Work order
Take the entries that follow and return only the lines from the one with "purple truck: 6 -> 7" through the final line, leaving every picture behind.
============================================================
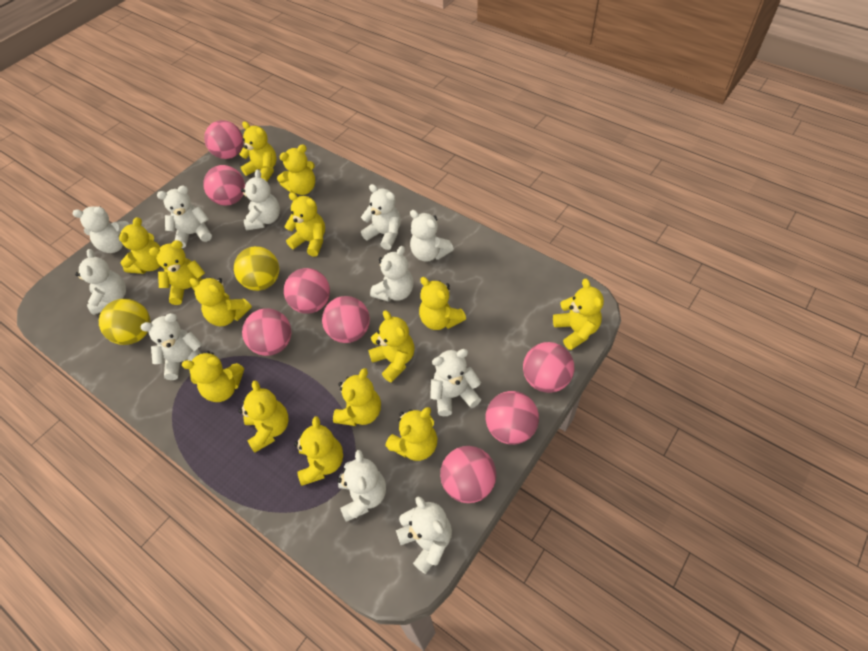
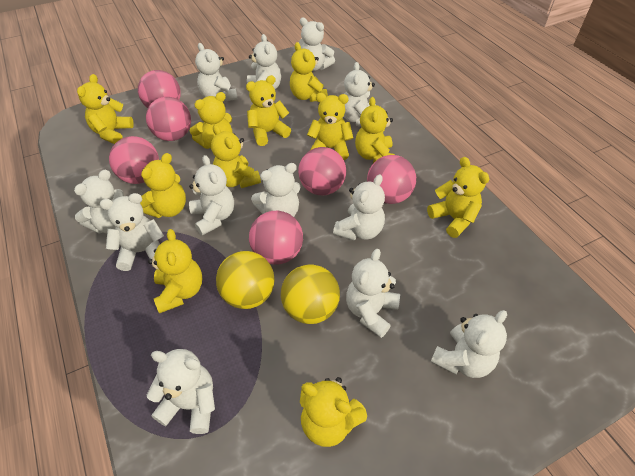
pink ball: 8 -> 6
white teddy bear: 11 -> 12
yellow teddy bear: 14 -> 11

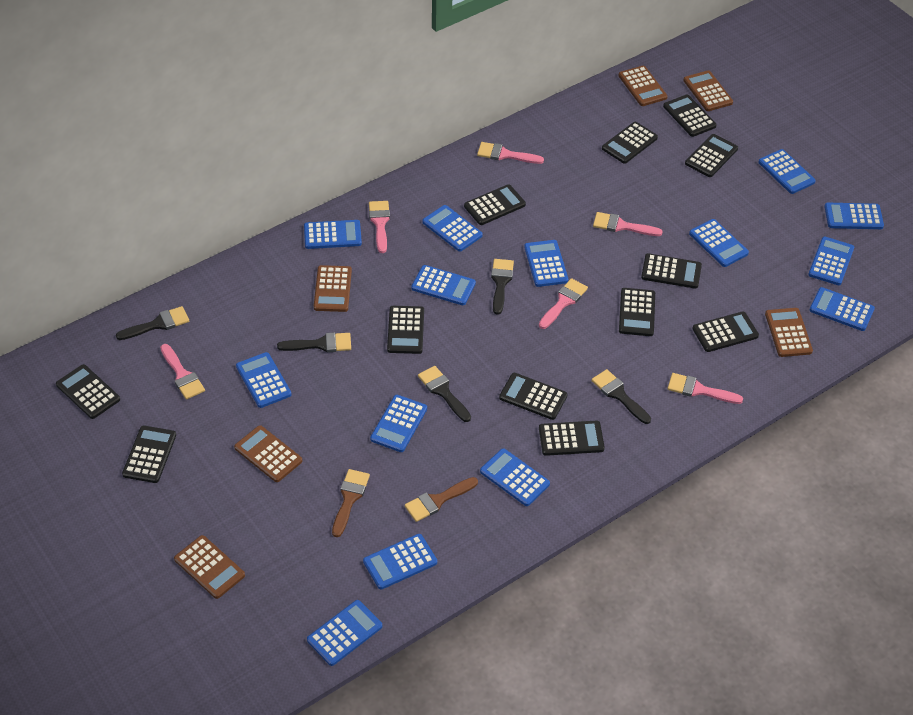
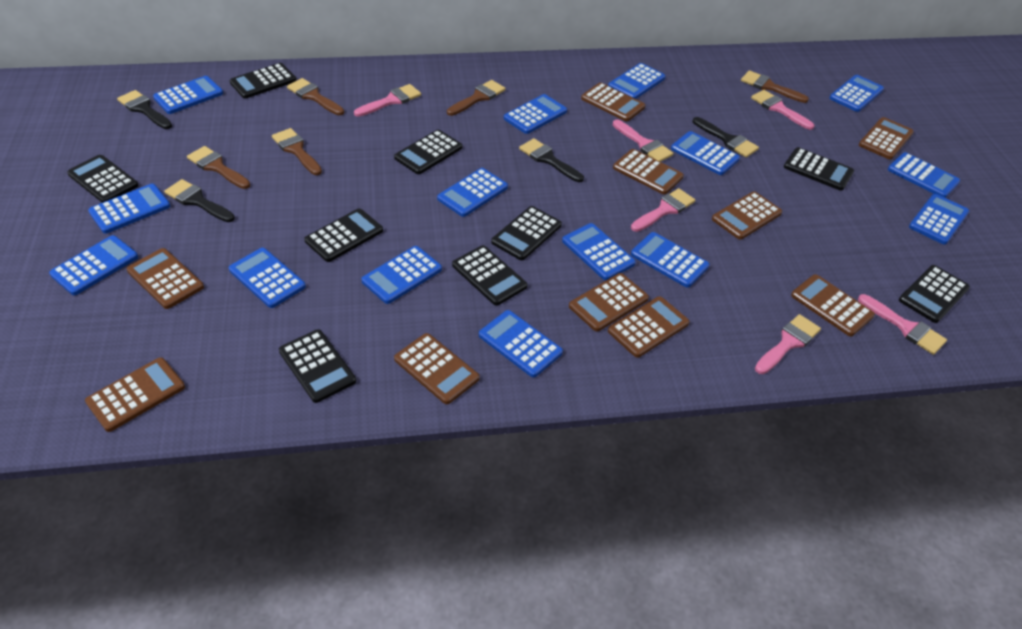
black brush: 5 -> 4
black calculator: 12 -> 9
blue calculator: 14 -> 15
brown brush: 2 -> 5
brown calculator: 6 -> 10

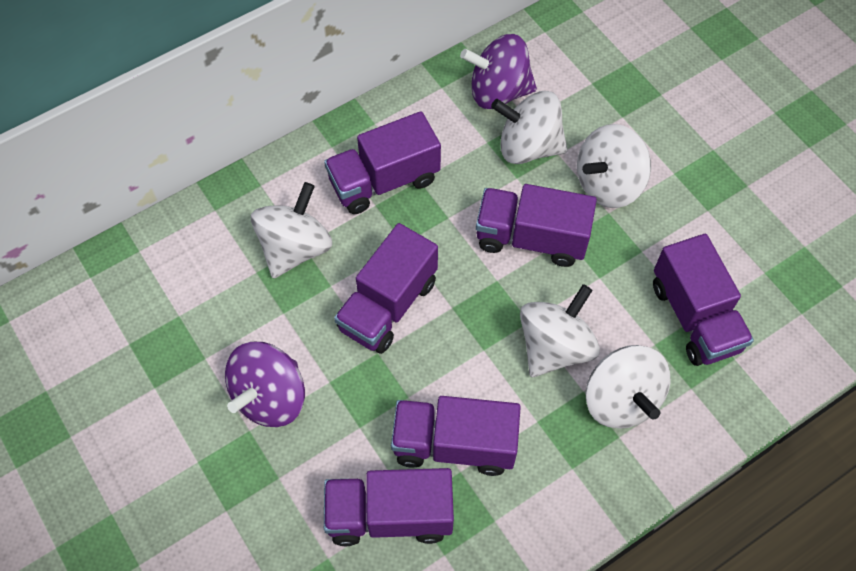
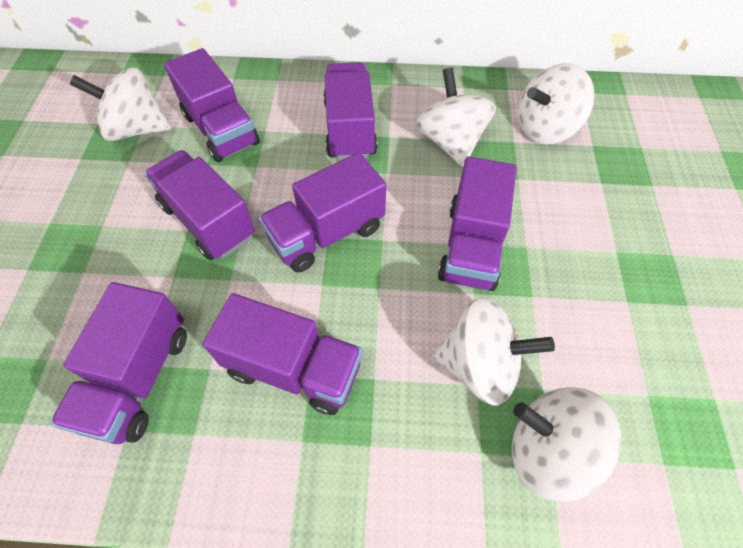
purple spinning top: 2 -> 0
purple truck: 6 -> 7

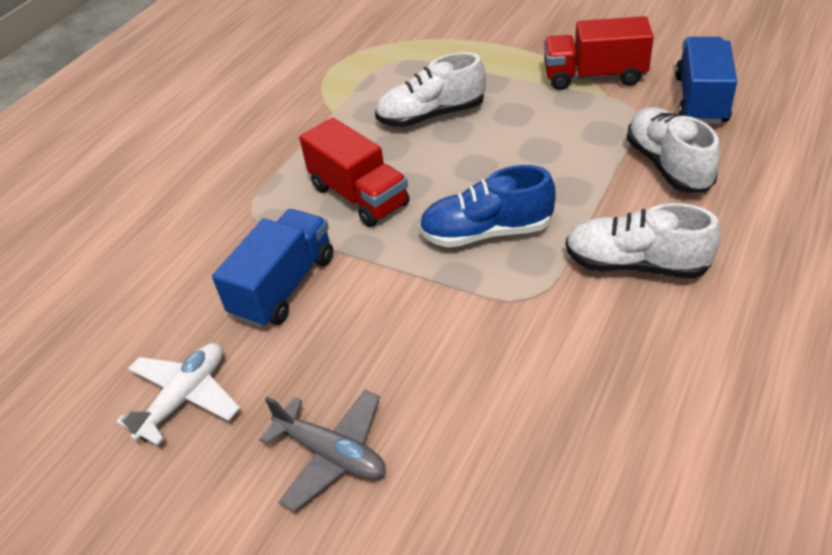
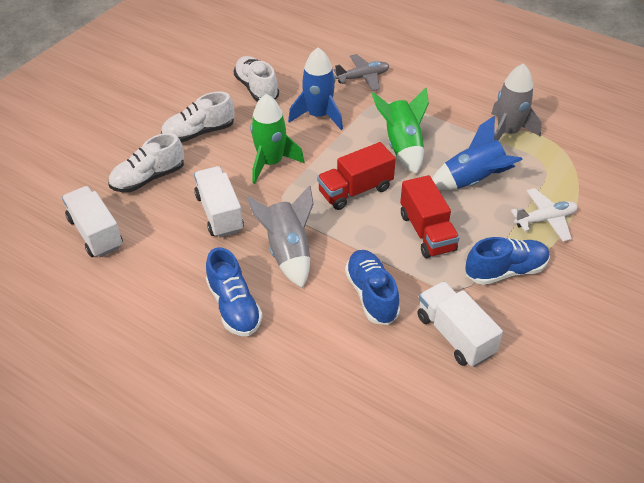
blue rocket: 0 -> 2
blue shoe: 1 -> 3
blue truck: 2 -> 0
green rocket: 0 -> 2
grey rocket: 0 -> 2
white truck: 0 -> 3

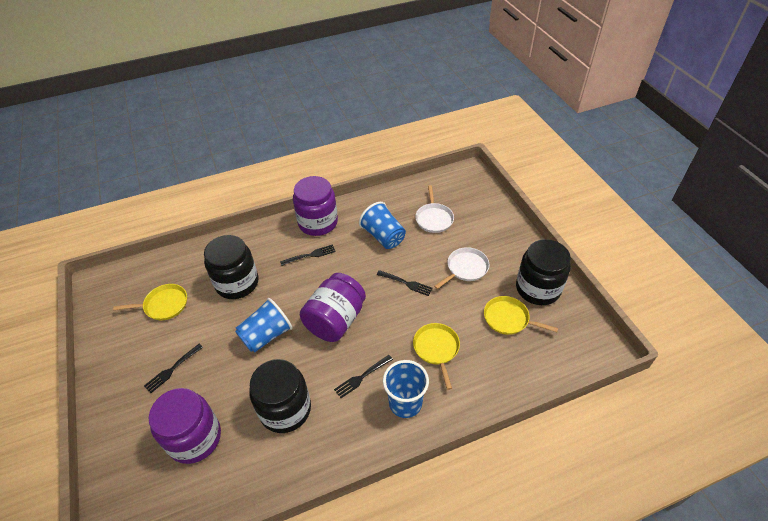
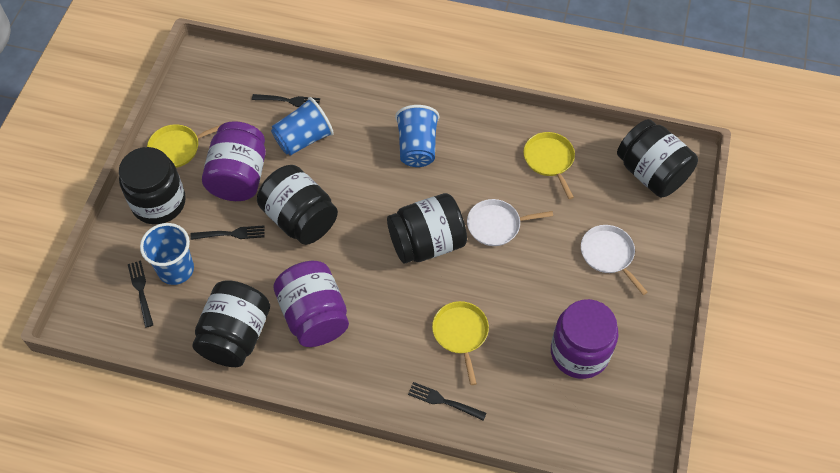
black jar: 3 -> 5

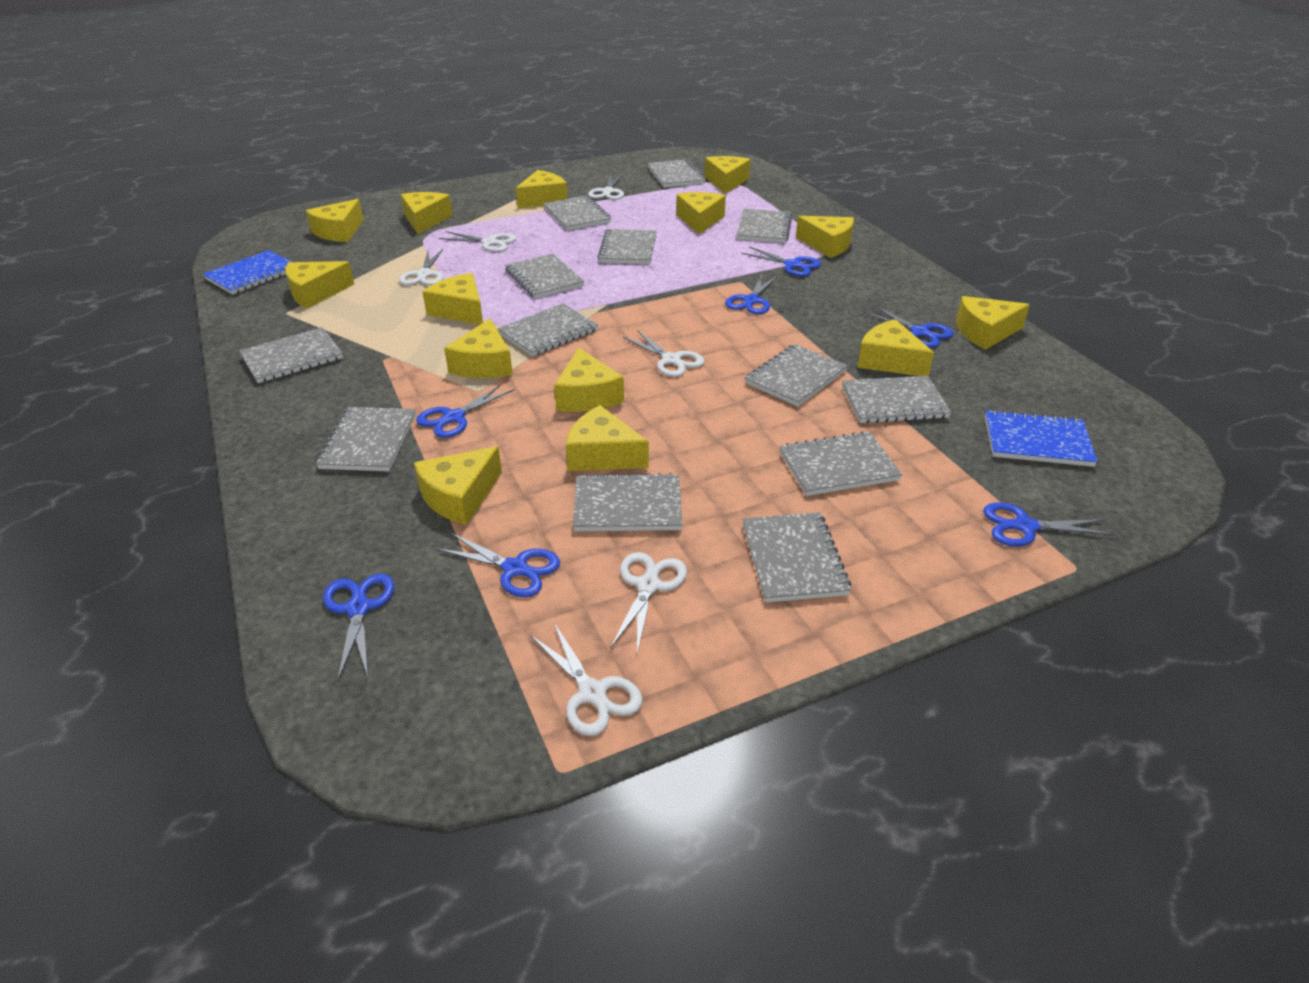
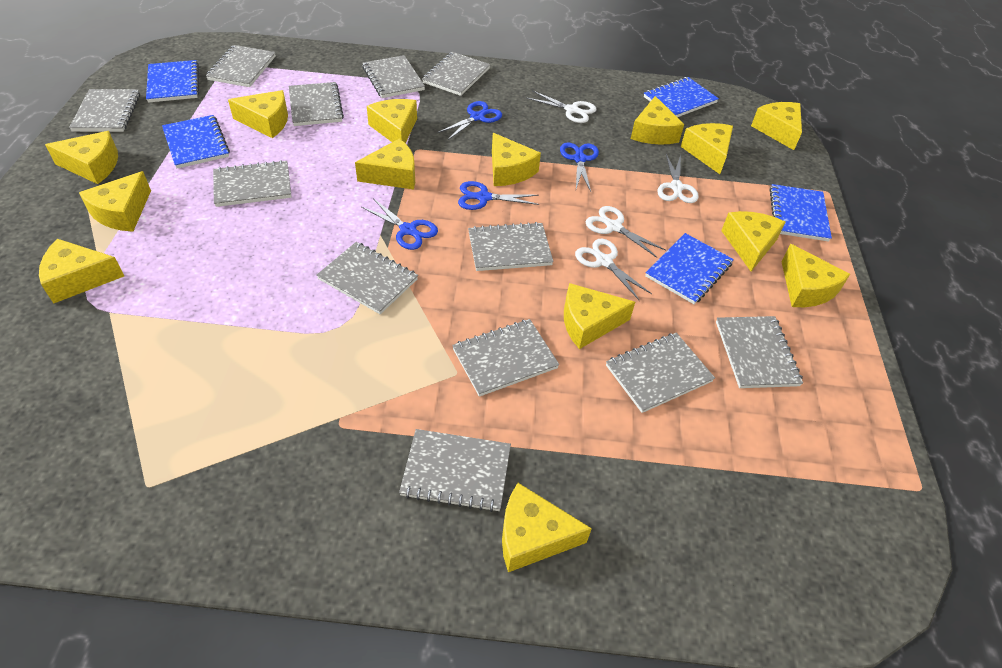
blue notebook: 2 -> 5
blue scissors: 7 -> 4
grey notebook: 13 -> 12
white scissors: 6 -> 4

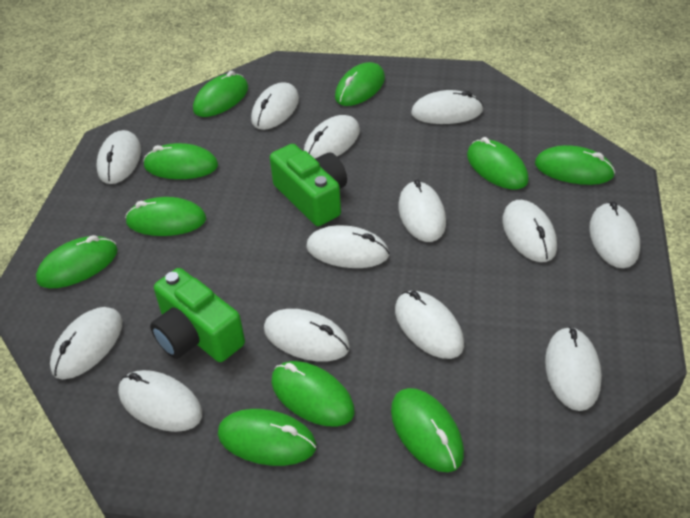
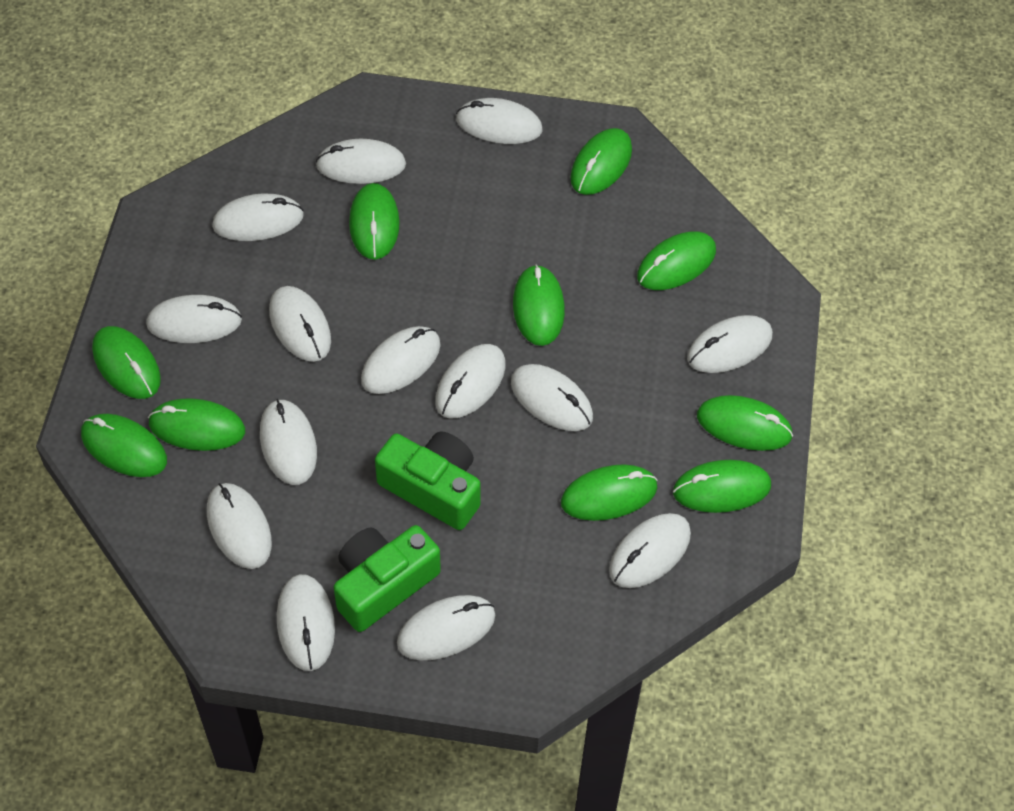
white mouse: 13 -> 14

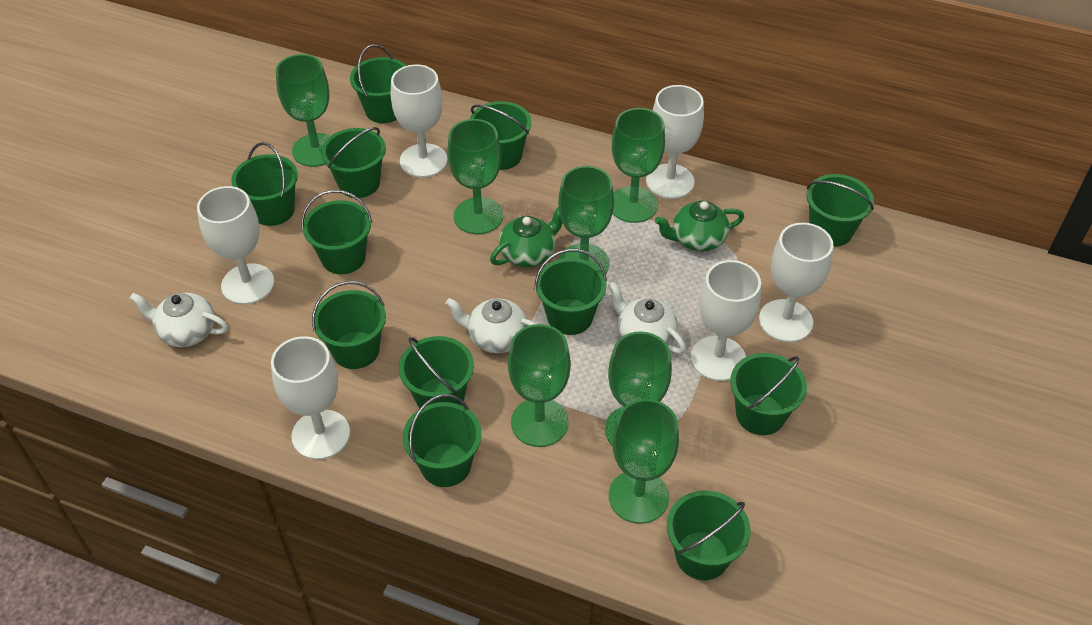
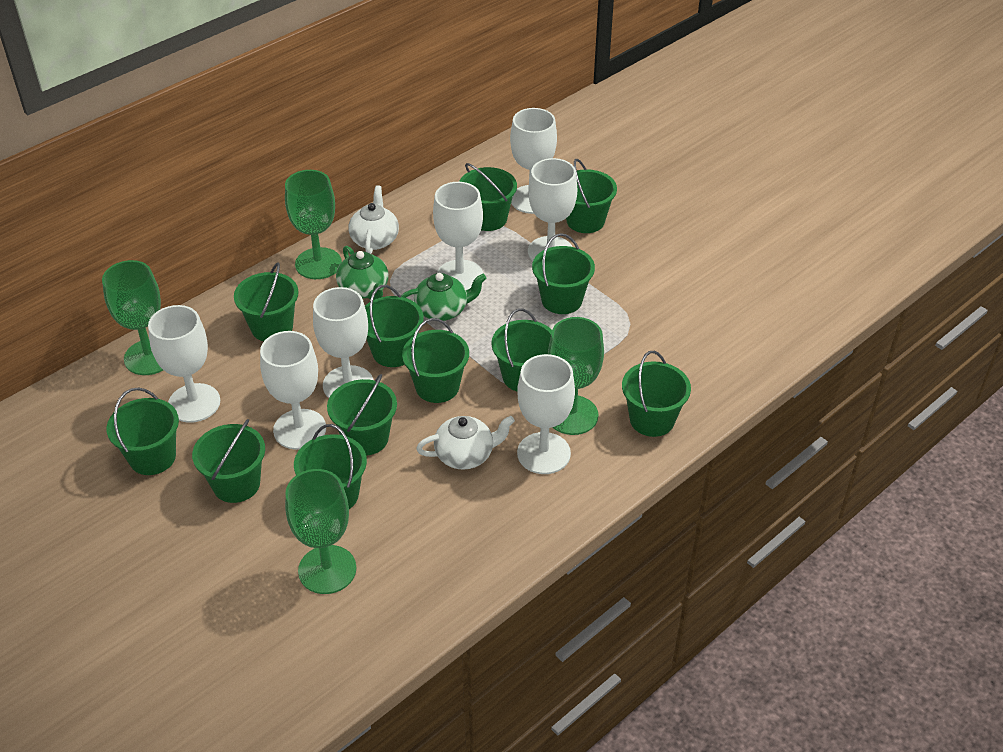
green goblet: 7 -> 4
white goblet: 6 -> 7
white teapot: 3 -> 2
============================================================
Written response
purple truck: 6 -> 7

blue rocket: 0 -> 2
blue shoe: 1 -> 3
blue truck: 2 -> 0
green rocket: 0 -> 2
grey rocket: 0 -> 2
white truck: 0 -> 3

black jar: 3 -> 5

blue notebook: 2 -> 5
blue scissors: 7 -> 4
grey notebook: 13 -> 12
white scissors: 6 -> 4

white mouse: 13 -> 14

green goblet: 7 -> 4
white goblet: 6 -> 7
white teapot: 3 -> 2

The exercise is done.